[Change detection data]
____
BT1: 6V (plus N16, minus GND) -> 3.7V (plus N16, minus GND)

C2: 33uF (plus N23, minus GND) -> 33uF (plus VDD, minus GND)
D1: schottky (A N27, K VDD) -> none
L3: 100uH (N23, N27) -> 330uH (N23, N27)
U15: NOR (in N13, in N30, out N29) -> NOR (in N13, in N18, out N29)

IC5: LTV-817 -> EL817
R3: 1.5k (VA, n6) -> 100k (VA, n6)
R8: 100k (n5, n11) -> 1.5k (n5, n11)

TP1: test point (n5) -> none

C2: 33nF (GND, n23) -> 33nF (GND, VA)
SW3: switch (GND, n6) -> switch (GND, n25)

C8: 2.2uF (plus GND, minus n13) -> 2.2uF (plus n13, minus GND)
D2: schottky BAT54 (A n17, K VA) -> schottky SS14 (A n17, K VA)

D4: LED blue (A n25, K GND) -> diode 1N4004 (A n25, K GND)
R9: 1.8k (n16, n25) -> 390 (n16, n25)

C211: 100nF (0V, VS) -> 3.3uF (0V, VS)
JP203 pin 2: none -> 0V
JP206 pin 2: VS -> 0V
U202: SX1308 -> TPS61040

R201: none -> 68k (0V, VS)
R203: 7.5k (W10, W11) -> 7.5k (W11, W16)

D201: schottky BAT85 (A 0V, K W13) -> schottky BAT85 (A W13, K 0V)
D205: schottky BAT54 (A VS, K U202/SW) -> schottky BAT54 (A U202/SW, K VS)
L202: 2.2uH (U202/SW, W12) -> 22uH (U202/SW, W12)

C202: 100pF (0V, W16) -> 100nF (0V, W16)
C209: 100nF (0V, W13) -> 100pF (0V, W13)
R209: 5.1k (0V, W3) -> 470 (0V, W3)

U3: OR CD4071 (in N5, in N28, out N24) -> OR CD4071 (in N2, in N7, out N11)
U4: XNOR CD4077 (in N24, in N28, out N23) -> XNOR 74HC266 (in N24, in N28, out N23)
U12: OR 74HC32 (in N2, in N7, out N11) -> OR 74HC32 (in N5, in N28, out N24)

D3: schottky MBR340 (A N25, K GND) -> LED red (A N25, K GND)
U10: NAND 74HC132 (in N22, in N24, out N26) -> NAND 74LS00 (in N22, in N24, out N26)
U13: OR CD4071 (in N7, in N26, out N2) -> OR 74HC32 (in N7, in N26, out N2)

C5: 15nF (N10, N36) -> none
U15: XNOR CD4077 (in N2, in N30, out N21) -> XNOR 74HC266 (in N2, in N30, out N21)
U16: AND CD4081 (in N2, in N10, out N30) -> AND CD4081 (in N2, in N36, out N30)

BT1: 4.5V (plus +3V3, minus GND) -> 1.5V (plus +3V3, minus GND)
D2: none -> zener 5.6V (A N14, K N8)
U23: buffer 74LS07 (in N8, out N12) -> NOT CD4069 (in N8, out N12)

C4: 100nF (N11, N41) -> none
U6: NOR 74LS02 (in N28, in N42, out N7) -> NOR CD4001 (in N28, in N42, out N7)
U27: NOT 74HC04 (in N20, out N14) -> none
____
# [What you have to do]
Looking at the data above, write out exactly the lines that start at the one containing "D1: schottky (A N27, K VDD) -> none" and end at the one containing "U3: OR CD4071"; include both and nothing beyond.

# [Solved problem]
D1: schottky (A N27, K VDD) -> none
L3: 100uH (N23, N27) -> 330uH (N23, N27)
U15: NOR (in N13, in N30, out N29) -> NOR (in N13, in N18, out N29)

IC5: LTV-817 -> EL817
R3: 1.5k (VA, n6) -> 100k (VA, n6)
R8: 100k (n5, n11) -> 1.5k (n5, n11)

TP1: test point (n5) -> none

C2: 33nF (GND, n23) -> 33nF (GND, VA)
SW3: switch (GND, n6) -> switch (GND, n25)

C8: 2.2uF (plus GND, minus n13) -> 2.2uF (plus n13, minus GND)
D2: schottky BAT54 (A n17, K VA) -> schottky SS14 (A n17, K VA)

D4: LED blue (A n25, K GND) -> diode 1N4004 (A n25, K GND)
R9: 1.8k (n16, n25) -> 390 (n16, n25)

C211: 100nF (0V, VS) -> 3.3uF (0V, VS)
JP203 pin 2: none -> 0V
JP206 pin 2: VS -> 0V
U202: SX1308 -> TPS61040

R201: none -> 68k (0V, VS)
R203: 7.5k (W10, W11) -> 7.5k (W11, W16)

D201: schottky BAT85 (A 0V, K W13) -> schottky BAT85 (A W13, K 0V)
D205: schottky BAT54 (A VS, K U202/SW) -> schottky BAT54 (A U202/SW, K VS)
L202: 2.2uH (U202/SW, W12) -> 22uH (U202/SW, W12)

C202: 100pF (0V, W16) -> 100nF (0V, W16)
C209: 100nF (0V, W13) -> 100pF (0V, W13)
R209: 5.1k (0V, W3) -> 470 (0V, W3)

U3: OR CD4071 (in N5, in N28, out N24) -> OR CD4071 (in N2, in N7, out N11)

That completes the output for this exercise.